── Material for this task

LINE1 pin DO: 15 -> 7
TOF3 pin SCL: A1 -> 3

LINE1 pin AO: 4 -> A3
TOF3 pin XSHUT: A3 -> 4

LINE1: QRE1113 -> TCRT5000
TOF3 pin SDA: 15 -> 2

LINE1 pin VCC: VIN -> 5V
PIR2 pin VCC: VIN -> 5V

────
── Material for this task

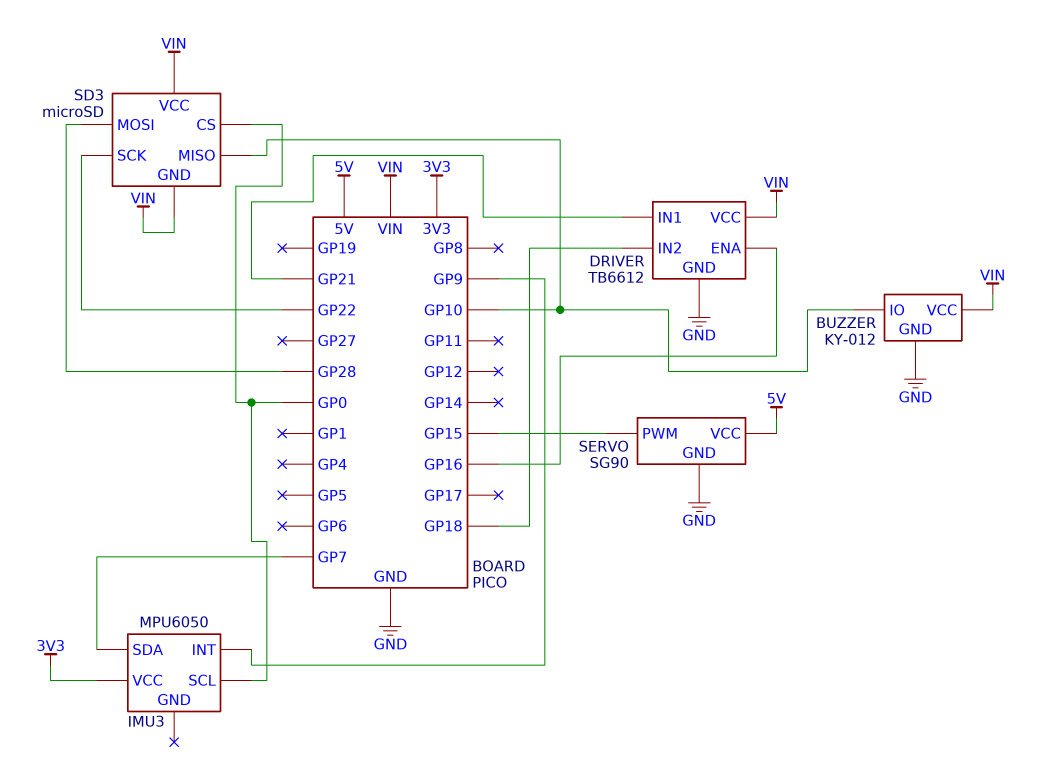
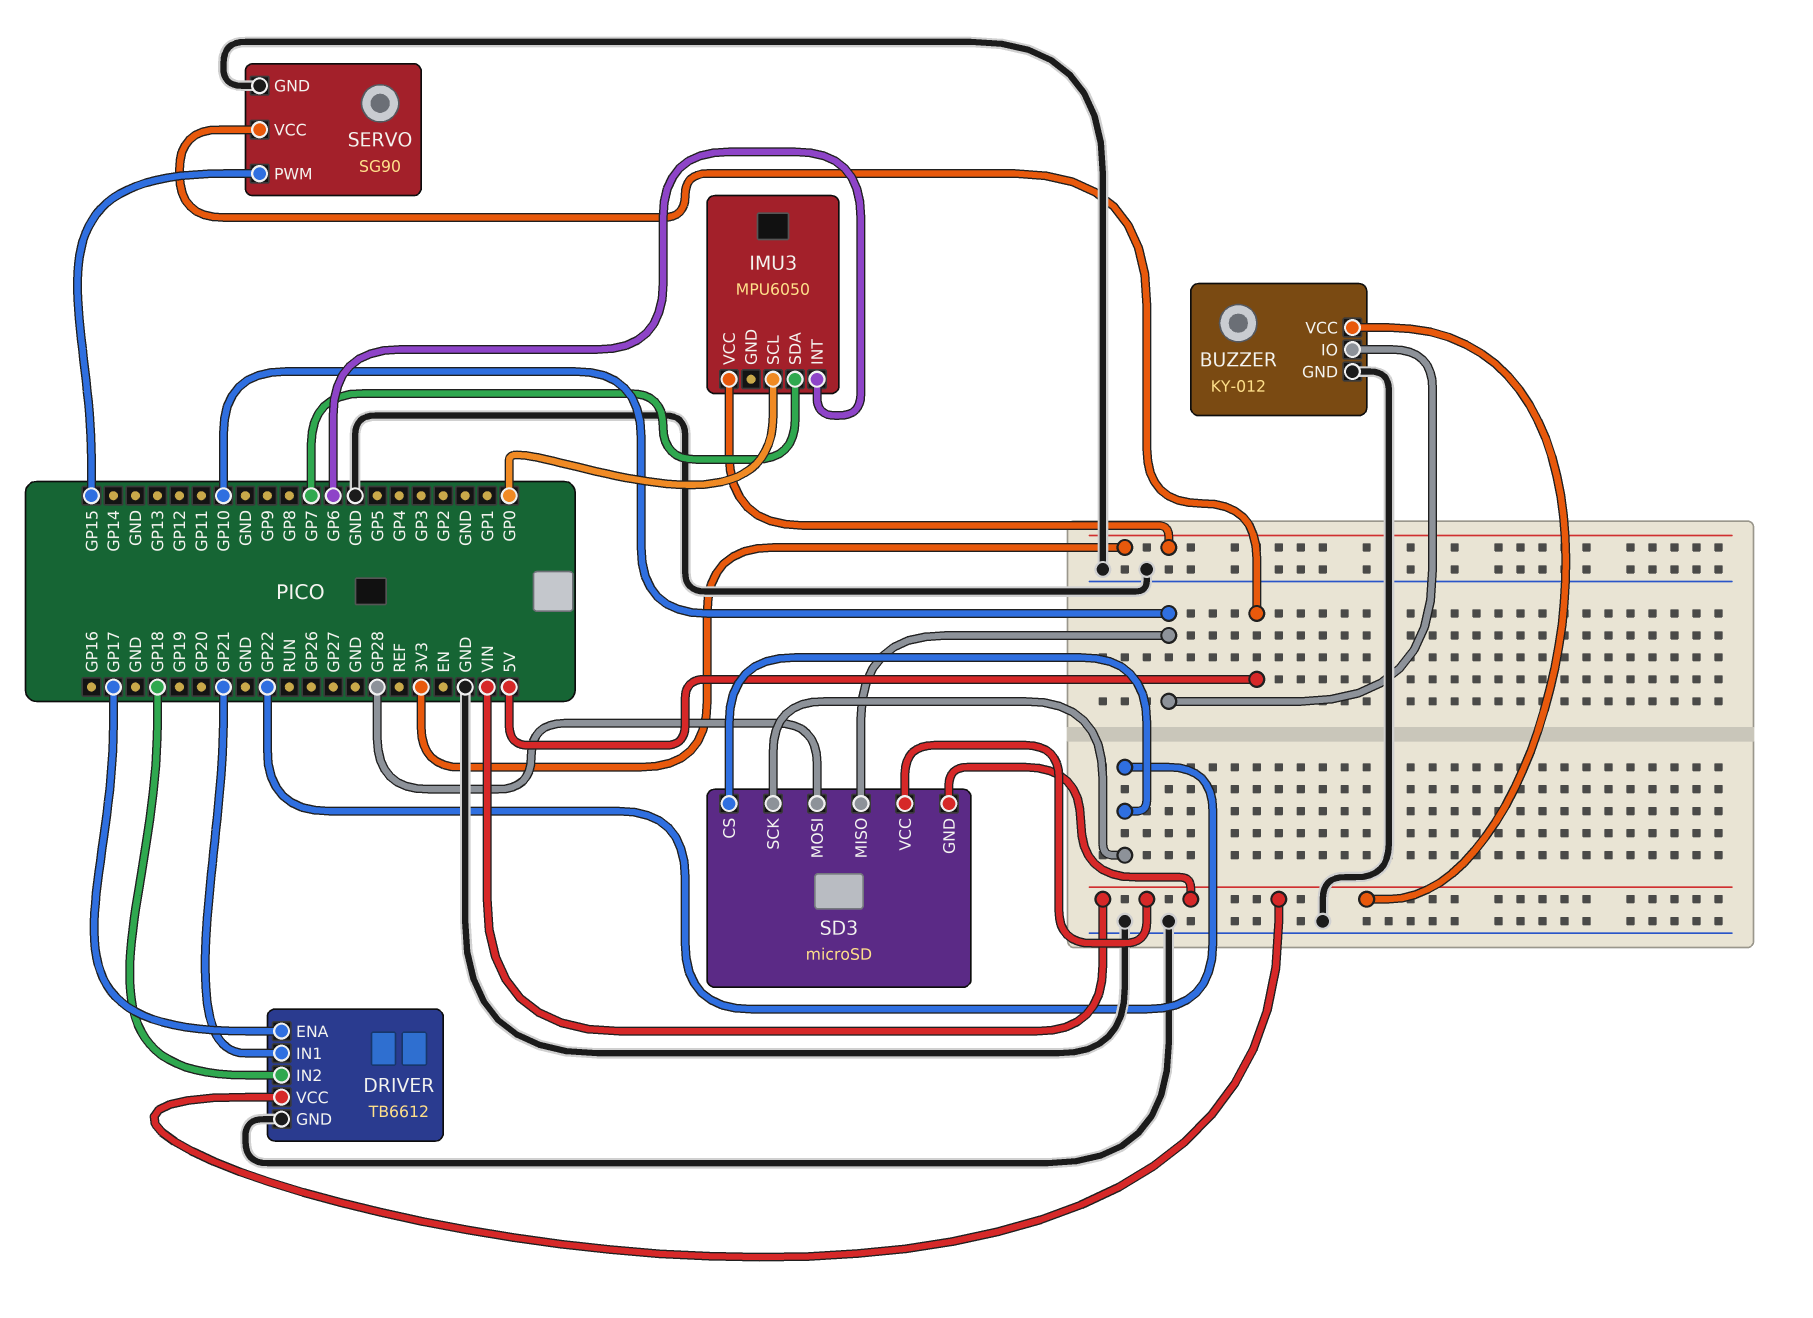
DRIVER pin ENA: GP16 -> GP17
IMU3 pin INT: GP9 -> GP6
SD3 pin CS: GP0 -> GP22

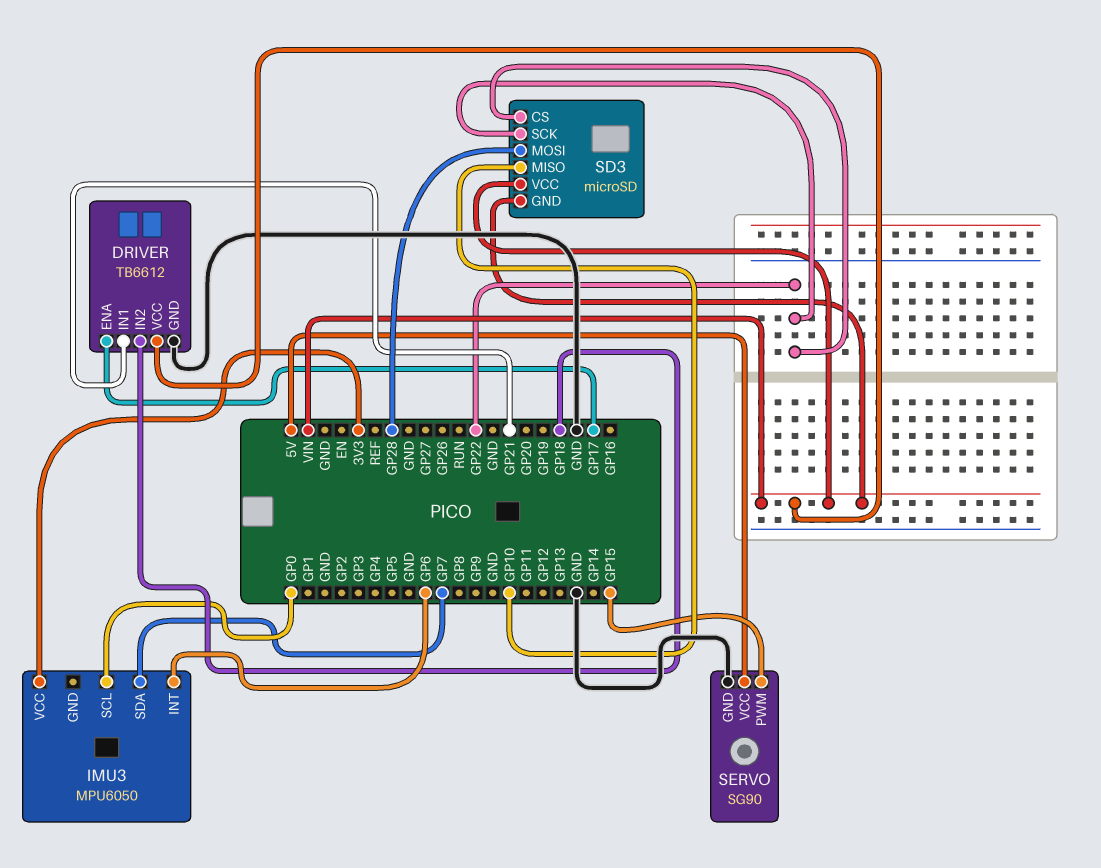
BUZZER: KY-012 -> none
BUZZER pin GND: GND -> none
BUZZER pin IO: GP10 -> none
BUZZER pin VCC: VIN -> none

────

• Exercise
For every line of the entries above that holds "none", add one to a tally, and report only the final count.

• Result
4